» Instructions to follow:
Below are records; please set down exactly the lines from the first through the one containing "FAN pin SIG: D8 -> D7".

» Data shown:
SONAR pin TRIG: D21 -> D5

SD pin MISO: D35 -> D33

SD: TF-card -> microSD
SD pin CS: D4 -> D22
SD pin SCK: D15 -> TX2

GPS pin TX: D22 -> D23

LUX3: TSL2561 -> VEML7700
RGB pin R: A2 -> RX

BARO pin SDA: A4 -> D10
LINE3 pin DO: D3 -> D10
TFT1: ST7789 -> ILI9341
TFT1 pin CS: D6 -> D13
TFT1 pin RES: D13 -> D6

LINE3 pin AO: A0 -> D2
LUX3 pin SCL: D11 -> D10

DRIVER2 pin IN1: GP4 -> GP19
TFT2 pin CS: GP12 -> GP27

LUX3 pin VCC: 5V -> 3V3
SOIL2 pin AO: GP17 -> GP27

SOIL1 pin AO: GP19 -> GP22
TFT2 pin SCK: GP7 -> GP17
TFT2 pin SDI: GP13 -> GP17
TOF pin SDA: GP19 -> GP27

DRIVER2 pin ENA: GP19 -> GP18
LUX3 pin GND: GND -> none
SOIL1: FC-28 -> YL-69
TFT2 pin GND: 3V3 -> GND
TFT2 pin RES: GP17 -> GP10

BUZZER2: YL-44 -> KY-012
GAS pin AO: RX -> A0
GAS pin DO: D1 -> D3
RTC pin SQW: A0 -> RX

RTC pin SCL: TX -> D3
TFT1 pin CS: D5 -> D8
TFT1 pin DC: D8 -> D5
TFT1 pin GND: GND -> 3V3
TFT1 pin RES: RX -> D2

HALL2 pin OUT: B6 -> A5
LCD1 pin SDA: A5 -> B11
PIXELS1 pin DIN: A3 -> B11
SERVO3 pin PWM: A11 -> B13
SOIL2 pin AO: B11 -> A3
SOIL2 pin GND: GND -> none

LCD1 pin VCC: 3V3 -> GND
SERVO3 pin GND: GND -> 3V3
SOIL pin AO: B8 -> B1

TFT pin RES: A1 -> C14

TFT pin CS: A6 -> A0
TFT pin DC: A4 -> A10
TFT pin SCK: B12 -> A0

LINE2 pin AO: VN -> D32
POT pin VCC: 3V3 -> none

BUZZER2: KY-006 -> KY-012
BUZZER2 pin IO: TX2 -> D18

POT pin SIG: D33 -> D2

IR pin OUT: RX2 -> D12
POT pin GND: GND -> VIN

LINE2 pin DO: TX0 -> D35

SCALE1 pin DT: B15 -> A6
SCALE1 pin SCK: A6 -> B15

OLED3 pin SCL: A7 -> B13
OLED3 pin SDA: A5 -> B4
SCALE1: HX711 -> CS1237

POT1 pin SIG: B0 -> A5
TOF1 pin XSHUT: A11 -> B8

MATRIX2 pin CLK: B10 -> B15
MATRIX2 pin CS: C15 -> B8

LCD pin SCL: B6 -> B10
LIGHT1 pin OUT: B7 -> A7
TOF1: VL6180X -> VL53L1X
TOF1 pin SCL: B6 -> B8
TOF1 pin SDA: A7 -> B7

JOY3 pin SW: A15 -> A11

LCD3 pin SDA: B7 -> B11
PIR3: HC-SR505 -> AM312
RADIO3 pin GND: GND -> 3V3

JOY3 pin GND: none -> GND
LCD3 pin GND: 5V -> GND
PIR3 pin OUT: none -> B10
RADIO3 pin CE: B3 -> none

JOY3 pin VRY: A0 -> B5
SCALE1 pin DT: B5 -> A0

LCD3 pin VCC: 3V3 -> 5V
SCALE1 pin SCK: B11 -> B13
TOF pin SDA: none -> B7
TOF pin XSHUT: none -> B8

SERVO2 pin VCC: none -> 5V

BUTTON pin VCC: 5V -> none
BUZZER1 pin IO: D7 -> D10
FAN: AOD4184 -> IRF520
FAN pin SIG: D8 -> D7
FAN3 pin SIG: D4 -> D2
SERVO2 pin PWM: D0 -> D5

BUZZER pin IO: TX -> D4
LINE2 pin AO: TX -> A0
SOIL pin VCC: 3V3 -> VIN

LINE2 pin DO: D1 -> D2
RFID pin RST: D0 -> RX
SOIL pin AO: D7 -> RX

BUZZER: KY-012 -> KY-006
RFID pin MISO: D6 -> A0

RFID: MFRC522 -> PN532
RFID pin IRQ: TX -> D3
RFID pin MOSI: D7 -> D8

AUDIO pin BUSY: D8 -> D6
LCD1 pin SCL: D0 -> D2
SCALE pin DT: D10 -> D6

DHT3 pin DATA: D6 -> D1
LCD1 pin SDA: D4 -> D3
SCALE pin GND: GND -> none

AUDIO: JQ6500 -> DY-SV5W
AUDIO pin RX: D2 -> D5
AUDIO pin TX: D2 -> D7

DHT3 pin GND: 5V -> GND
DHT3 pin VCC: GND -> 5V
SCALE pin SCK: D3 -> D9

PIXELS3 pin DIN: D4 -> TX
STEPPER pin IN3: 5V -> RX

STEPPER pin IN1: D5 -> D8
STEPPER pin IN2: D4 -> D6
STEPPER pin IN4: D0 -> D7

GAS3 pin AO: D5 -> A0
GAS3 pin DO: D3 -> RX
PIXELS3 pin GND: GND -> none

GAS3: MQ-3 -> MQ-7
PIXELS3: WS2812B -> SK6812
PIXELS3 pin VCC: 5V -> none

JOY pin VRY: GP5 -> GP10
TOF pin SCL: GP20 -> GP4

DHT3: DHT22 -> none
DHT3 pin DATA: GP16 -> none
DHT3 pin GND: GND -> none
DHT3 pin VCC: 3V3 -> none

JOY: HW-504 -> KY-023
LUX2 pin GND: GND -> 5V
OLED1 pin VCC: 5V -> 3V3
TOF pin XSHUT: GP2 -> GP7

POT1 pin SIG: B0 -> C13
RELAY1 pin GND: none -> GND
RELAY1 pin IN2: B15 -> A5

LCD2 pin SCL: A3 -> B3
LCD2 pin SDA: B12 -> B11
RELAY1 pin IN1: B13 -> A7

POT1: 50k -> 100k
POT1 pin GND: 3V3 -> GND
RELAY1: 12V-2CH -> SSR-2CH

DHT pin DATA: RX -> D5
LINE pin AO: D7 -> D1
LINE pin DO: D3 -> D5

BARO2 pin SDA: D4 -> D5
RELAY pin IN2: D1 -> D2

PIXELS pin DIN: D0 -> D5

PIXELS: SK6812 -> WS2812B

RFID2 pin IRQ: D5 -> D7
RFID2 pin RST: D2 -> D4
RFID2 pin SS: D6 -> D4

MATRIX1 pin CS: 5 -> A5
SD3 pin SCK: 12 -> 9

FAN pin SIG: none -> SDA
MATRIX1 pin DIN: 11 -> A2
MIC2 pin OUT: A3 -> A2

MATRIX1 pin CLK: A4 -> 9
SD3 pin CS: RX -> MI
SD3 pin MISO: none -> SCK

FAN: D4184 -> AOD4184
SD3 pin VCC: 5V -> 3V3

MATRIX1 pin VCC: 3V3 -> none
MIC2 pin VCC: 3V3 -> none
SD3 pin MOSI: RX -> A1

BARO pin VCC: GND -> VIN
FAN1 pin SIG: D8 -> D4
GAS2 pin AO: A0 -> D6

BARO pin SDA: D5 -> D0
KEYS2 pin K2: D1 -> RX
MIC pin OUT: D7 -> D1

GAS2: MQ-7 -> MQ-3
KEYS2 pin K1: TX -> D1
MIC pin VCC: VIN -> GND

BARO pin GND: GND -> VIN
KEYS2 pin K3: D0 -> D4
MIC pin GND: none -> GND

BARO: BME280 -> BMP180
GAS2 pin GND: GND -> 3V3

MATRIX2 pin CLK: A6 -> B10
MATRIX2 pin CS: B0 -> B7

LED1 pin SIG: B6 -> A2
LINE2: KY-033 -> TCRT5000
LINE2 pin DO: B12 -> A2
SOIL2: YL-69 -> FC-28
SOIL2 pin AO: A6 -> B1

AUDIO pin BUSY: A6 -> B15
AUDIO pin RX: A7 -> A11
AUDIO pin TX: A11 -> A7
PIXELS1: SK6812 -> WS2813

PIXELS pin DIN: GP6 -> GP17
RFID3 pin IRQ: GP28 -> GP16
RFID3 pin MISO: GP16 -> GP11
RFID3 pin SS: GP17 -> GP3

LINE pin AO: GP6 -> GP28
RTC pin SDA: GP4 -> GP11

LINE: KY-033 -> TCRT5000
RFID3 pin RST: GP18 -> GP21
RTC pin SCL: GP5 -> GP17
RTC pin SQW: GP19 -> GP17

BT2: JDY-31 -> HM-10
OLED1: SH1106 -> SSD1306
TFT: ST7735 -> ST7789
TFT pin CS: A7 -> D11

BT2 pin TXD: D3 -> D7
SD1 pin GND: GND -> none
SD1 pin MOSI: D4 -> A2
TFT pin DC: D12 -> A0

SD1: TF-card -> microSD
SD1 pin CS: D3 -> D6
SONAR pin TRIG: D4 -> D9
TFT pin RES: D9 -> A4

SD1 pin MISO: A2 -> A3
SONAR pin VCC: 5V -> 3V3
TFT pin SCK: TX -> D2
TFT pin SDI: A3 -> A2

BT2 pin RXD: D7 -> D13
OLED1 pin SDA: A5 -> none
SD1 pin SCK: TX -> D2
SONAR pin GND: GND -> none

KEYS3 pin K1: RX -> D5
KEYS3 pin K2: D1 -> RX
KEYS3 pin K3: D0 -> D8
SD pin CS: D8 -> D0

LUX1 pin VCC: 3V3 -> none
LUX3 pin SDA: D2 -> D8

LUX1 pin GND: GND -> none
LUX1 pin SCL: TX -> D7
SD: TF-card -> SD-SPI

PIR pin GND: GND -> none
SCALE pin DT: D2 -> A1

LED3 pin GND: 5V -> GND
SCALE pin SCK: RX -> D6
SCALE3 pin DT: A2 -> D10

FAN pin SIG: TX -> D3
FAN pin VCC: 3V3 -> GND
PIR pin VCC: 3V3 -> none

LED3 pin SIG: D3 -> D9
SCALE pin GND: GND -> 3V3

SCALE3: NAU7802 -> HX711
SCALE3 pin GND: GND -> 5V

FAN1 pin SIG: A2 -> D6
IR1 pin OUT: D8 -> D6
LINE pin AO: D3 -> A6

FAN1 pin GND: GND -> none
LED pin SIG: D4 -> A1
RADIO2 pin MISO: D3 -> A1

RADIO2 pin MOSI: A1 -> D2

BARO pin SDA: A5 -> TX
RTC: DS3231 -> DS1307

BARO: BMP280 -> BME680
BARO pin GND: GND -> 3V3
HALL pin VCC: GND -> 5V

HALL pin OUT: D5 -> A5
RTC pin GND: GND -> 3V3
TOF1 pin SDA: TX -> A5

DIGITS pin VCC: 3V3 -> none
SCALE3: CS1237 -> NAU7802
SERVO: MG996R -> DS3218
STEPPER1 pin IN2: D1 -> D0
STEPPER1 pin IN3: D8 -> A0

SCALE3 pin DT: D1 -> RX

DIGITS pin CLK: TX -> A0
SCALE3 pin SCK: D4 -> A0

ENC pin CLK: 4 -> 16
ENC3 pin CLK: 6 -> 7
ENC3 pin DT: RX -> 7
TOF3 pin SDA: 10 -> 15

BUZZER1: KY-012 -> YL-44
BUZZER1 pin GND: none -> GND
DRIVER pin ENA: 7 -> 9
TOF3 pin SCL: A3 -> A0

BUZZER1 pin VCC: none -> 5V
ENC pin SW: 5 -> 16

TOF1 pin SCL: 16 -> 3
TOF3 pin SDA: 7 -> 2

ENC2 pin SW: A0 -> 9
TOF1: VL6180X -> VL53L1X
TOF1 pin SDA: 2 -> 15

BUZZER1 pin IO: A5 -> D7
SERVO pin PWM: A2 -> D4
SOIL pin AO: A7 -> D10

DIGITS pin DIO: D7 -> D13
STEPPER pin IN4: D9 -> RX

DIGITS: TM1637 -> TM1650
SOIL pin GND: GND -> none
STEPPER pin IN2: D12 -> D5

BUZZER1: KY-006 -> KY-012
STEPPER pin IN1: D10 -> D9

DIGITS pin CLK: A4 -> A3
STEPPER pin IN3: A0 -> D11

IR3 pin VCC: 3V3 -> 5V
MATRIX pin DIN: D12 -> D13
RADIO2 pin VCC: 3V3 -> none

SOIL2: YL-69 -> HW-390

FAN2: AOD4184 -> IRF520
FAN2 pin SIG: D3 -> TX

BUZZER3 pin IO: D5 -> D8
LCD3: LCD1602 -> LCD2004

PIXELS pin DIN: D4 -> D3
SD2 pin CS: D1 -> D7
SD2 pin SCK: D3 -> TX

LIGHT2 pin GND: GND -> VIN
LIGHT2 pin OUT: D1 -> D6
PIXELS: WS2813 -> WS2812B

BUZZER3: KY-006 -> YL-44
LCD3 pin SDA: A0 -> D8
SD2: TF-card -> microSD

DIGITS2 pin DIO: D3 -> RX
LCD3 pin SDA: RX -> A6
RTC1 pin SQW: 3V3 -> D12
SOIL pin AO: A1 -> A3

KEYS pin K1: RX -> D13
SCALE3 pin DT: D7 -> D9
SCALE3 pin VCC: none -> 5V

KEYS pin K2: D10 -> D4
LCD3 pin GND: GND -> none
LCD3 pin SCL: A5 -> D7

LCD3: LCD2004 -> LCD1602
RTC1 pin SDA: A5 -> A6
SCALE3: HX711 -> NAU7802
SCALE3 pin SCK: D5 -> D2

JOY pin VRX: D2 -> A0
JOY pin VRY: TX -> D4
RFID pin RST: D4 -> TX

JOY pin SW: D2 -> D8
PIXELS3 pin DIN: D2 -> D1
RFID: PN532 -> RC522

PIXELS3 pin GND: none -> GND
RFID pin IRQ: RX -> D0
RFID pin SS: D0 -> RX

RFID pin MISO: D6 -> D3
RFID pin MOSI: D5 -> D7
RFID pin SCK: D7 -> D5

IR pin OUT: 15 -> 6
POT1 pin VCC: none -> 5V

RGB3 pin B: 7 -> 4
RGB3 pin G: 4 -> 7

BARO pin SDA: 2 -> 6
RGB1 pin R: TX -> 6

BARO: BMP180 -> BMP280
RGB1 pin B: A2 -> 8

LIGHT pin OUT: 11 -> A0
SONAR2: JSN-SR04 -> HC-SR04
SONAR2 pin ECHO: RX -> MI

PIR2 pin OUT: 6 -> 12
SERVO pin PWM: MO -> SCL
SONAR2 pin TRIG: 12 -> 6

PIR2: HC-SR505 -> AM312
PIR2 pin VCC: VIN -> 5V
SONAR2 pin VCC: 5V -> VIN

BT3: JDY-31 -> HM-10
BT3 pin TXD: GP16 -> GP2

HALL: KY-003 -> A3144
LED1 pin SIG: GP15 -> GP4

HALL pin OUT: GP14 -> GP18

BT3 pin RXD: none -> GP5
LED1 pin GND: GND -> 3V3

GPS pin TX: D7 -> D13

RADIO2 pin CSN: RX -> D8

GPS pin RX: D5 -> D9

» Written response:
SONAR pin TRIG: D21 -> D5

SD pin MISO: D35 -> D33

SD: TF-card -> microSD
SD pin CS: D4 -> D22
SD pin SCK: D15 -> TX2

GPS pin TX: D22 -> D23

LUX3: TSL2561 -> VEML7700
RGB pin R: A2 -> RX

BARO pin SDA: A4 -> D10
LINE3 pin DO: D3 -> D10
TFT1: ST7789 -> ILI9341
TFT1 pin CS: D6 -> D13
TFT1 pin RES: D13 -> D6

LINE3 pin AO: A0 -> D2
LUX3 pin SCL: D11 -> D10

DRIVER2 pin IN1: GP4 -> GP19
TFT2 pin CS: GP12 -> GP27

LUX3 pin VCC: 5V -> 3V3
SOIL2 pin AO: GP17 -> GP27

SOIL1 pin AO: GP19 -> GP22
TFT2 pin SCK: GP7 -> GP17
TFT2 pin SDI: GP13 -> GP17
TOF pin SDA: GP19 -> GP27

DRIVER2 pin ENA: GP19 -> GP18
LUX3 pin GND: GND -> none
SOIL1: FC-28 -> YL-69
TFT2 pin GND: 3V3 -> GND
TFT2 pin RES: GP17 -> GP10

BUZZER2: YL-44 -> KY-012
GAS pin AO: RX -> A0
GAS pin DO: D1 -> D3
RTC pin SQW: A0 -> RX

RTC pin SCL: TX -> D3
TFT1 pin CS: D5 -> D8
TFT1 pin DC: D8 -> D5
TFT1 pin GND: GND -> 3V3
TFT1 pin RES: RX -> D2

HALL2 pin OUT: B6 -> A5
LCD1 pin SDA: A5 -> B11
PIXELS1 pin DIN: A3 -> B11
SERVO3 pin PWM: A11 -> B13
SOIL2 pin AO: B11 -> A3
SOIL2 pin GND: GND -> none

LCD1 pin VCC: 3V3 -> GND
SERVO3 pin GND: GND -> 3V3
SOIL pin AO: B8 -> B1

TFT pin RES: A1 -> C14

TFT pin CS: A6 -> A0
TFT pin DC: A4 -> A10
TFT pin SCK: B12 -> A0

LINE2 pin AO: VN -> D32
POT pin VCC: 3V3 -> none

BUZZER2: KY-006 -> KY-012
BUZZER2 pin IO: TX2 -> D18

POT pin SIG: D33 -> D2

IR pin OUT: RX2 -> D12
POT pin GND: GND -> VIN

LINE2 pin DO: TX0 -> D35

SCALE1 pin DT: B15 -> A6
SCALE1 pin SCK: A6 -> B15

OLED3 pin SCL: A7 -> B13
OLED3 pin SDA: A5 -> B4
SCALE1: HX711 -> CS1237

POT1 pin SIG: B0 -> A5
TOF1 pin XSHUT: A11 -> B8

MATRIX2 pin CLK: B10 -> B15
MATRIX2 pin CS: C15 -> B8

LCD pin SCL: B6 -> B10
LIGHT1 pin OUT: B7 -> A7
TOF1: VL6180X -> VL53L1X
TOF1 pin SCL: B6 -> B8
TOF1 pin SDA: A7 -> B7

JOY3 pin SW: A15 -> A11

LCD3 pin SDA: B7 -> B11
PIR3: HC-SR505 -> AM312
RADIO3 pin GND: GND -> 3V3

JOY3 pin GND: none -> GND
LCD3 pin GND: 5V -> GND
PIR3 pin OUT: none -> B10
RADIO3 pin CE: B3 -> none

JOY3 pin VRY: A0 -> B5
SCALE1 pin DT: B5 -> A0

LCD3 pin VCC: 3V3 -> 5V
SCALE1 pin SCK: B11 -> B13
TOF pin SDA: none -> B7
TOF pin XSHUT: none -> B8

SERVO2 pin VCC: none -> 5V

BUTTON pin VCC: 5V -> none
BUZZER1 pin IO: D7 -> D10
FAN: AOD4184 -> IRF520
FAN pin SIG: D8 -> D7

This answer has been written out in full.